Stored items:
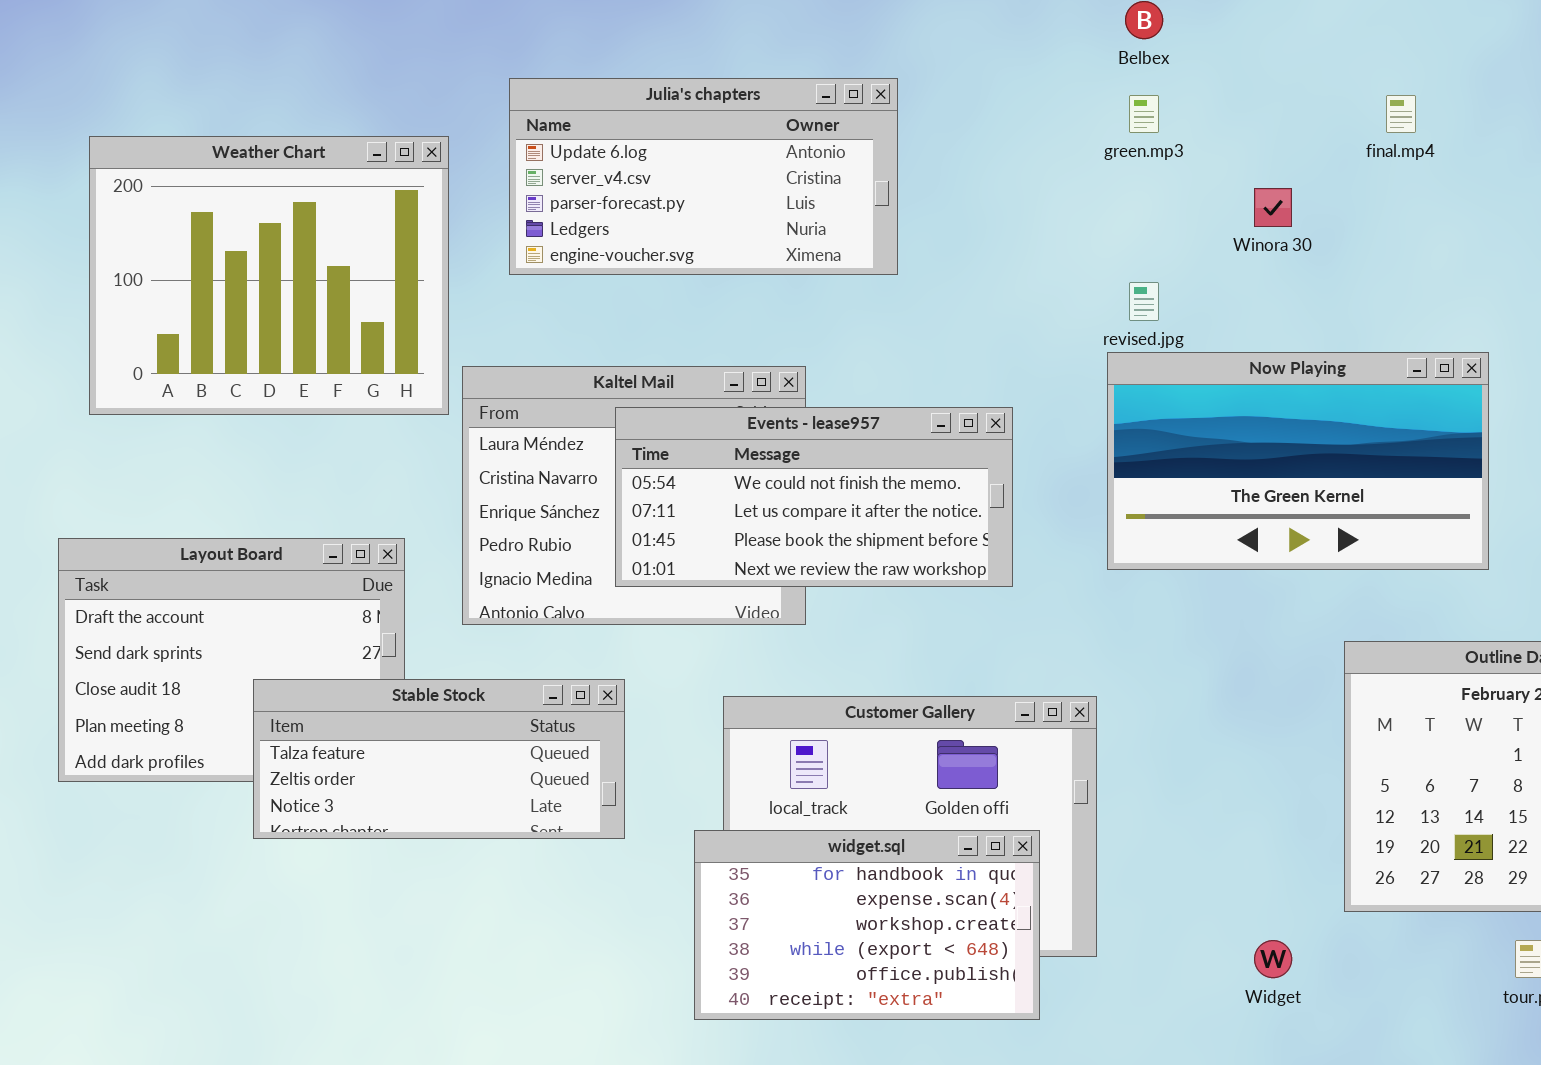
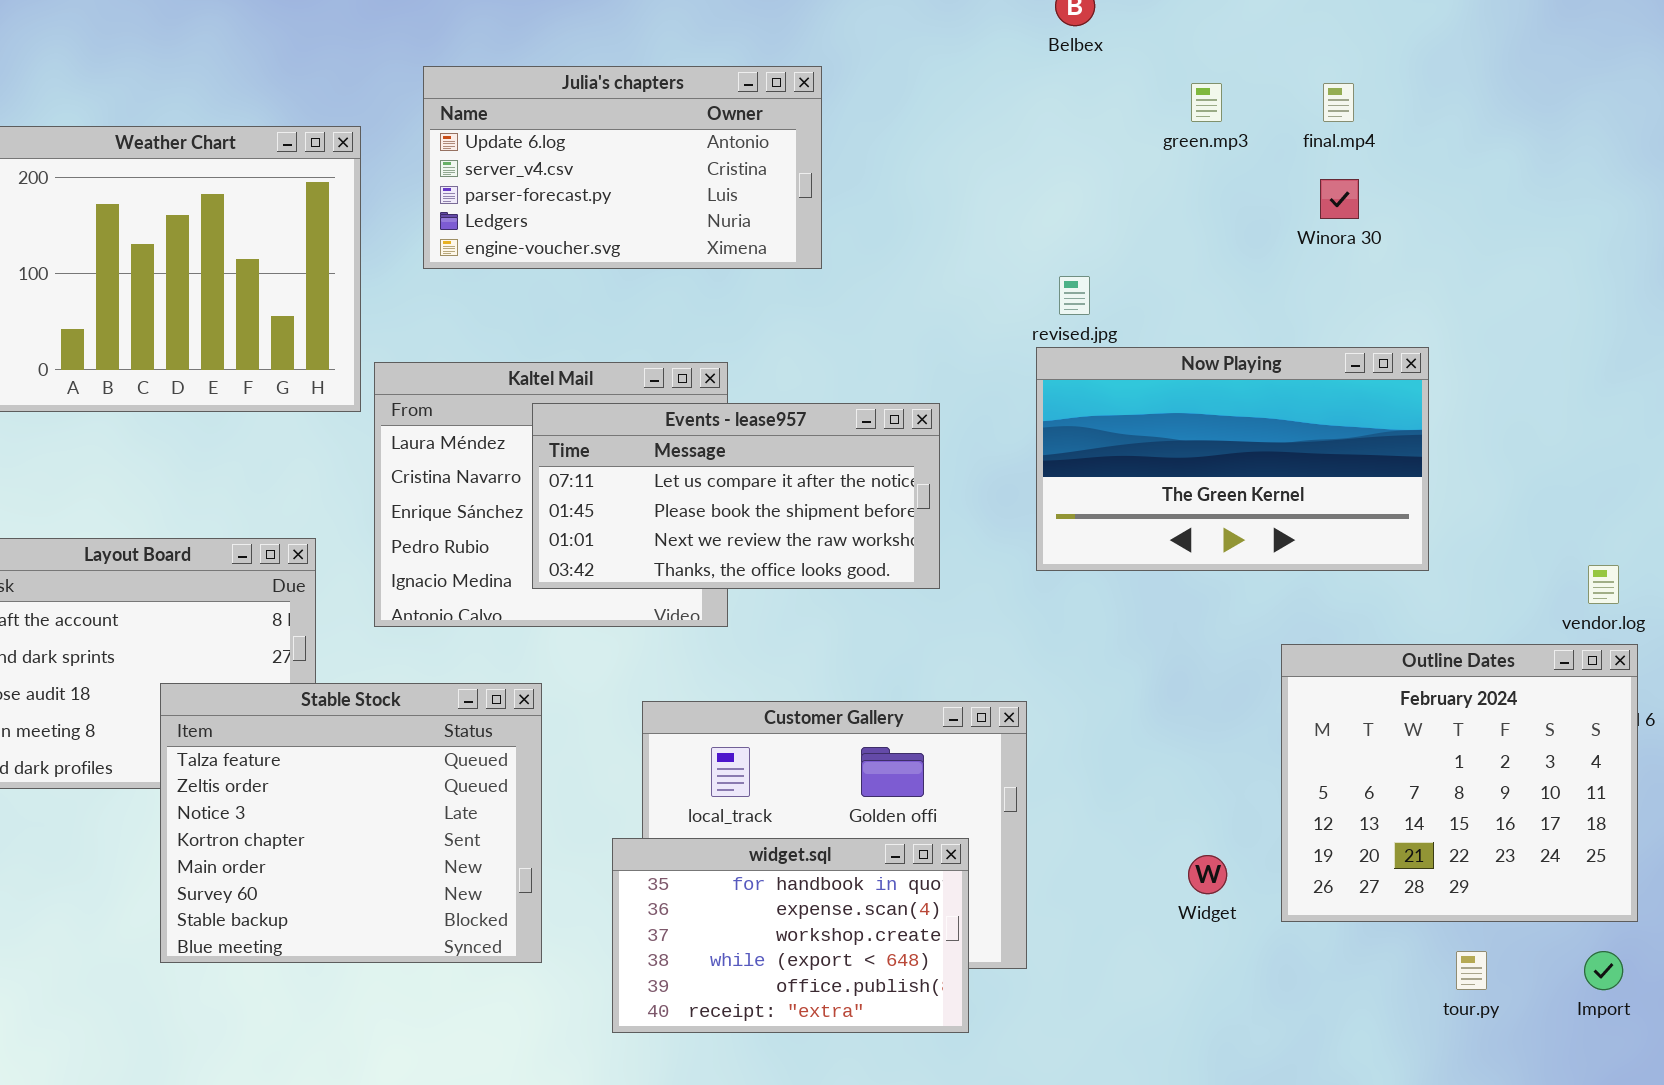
green.mp3: [1129,95,1159,133] -> [1191,83,1222,122], moved
Winora 30: [1254,188,1292,227] -> [1320,179,1359,219], moved
Events - lease957: [615,407,1013,587] -> [532,403,940,589], scrolled down 1 row
Stable Stock: [253,679,625,839] -> [160,683,542,963], resized
Widget: [1254,940,1292,978] -> [1188,855,1227,894], moved

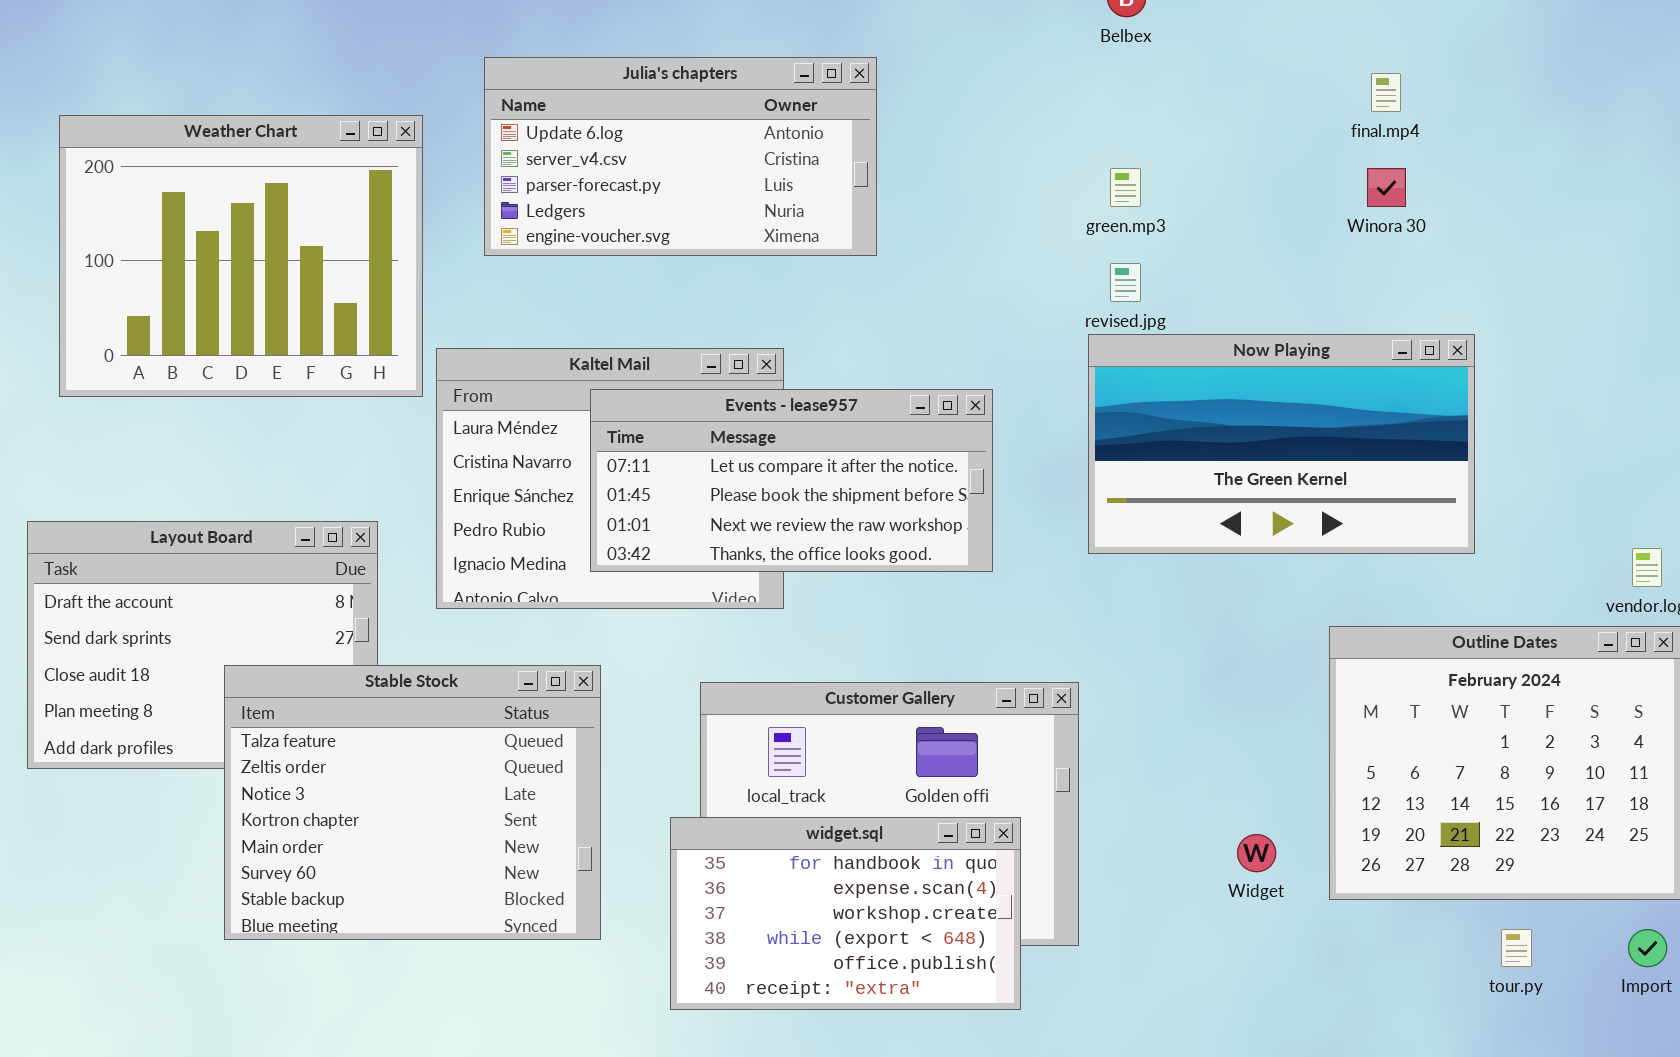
green.mp3: [1191,83,1222,122] -> [1110,168,1141,207], moved

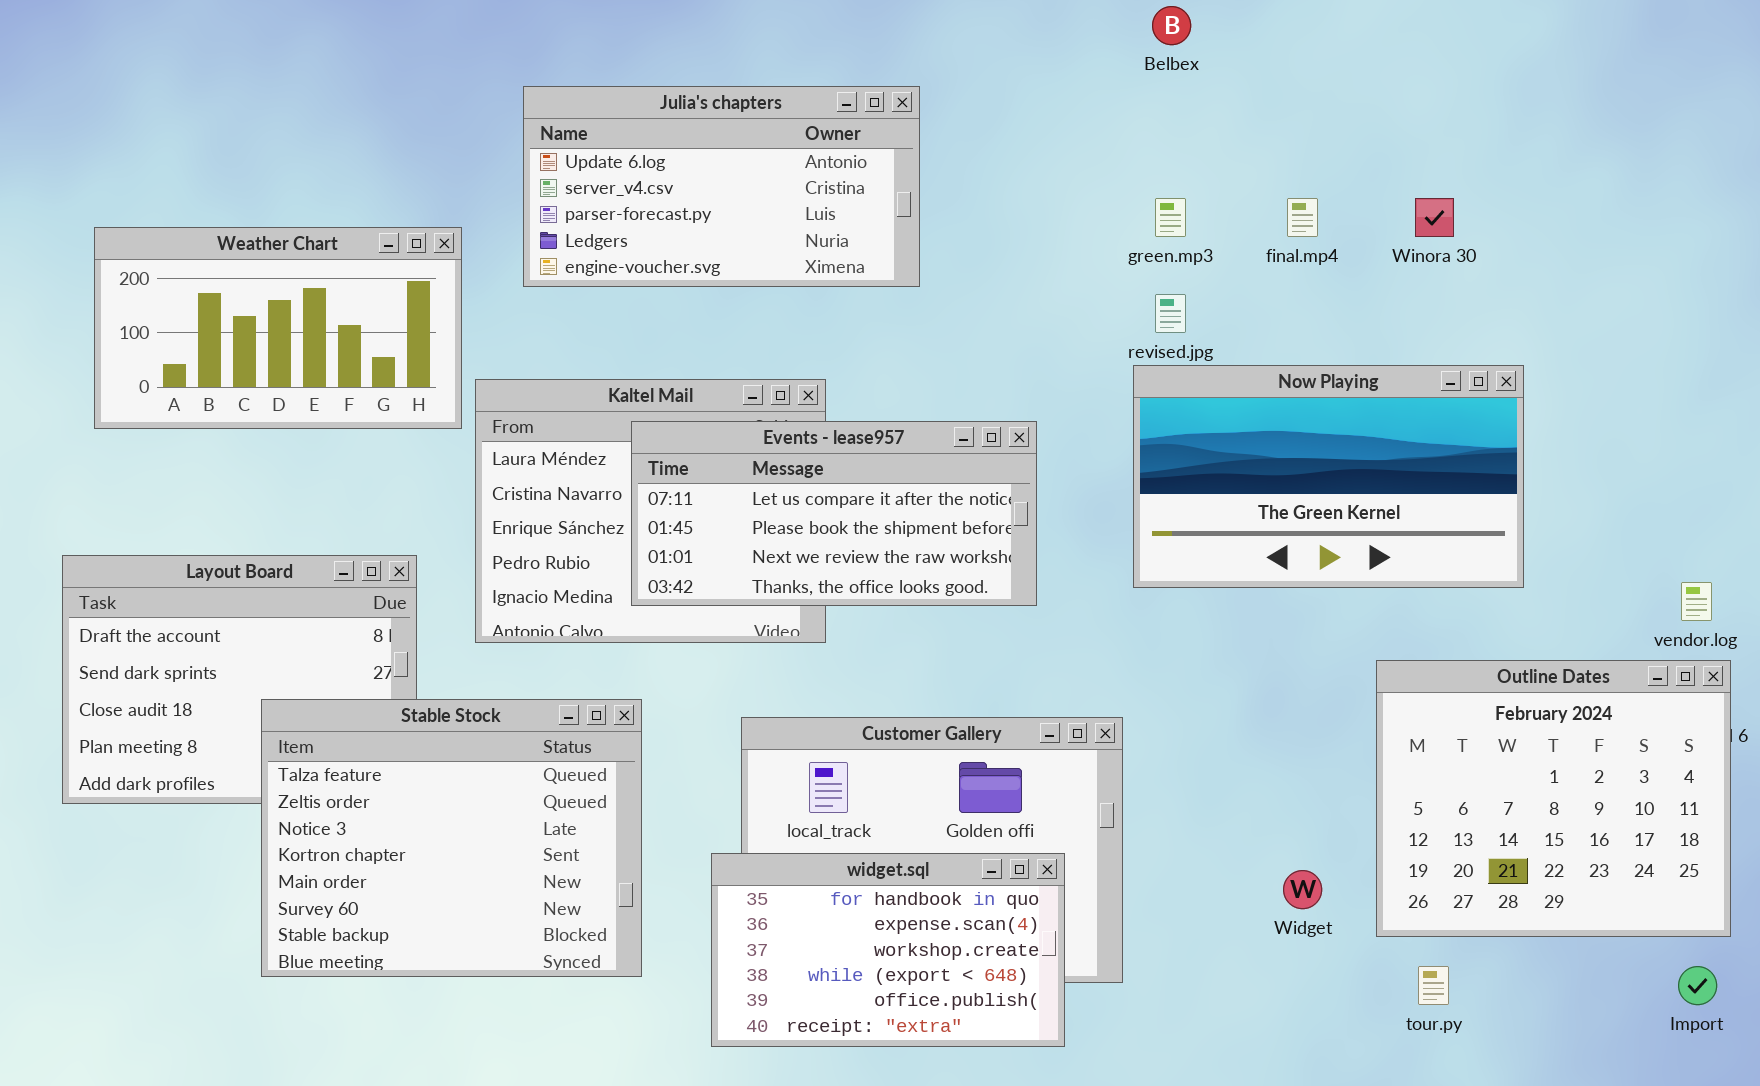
final.mp4: [1371,73,1401,112] -> [1287,198,1318,237], moved
Weather Chart: [59,115,423,397] -> [94,227,462,429], resized
tour.py: [1501,929,1532,967] -> [1418,966,1449,1005], moved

▶ What to work on
Find and copy each line above that includes the string "green".

▶ Exercise result
green.mp3: [1129,95,1159,133] -> [1191,83,1222,122], moved
green.mp3: [1191,83,1222,122] -> [1110,168,1141,207], moved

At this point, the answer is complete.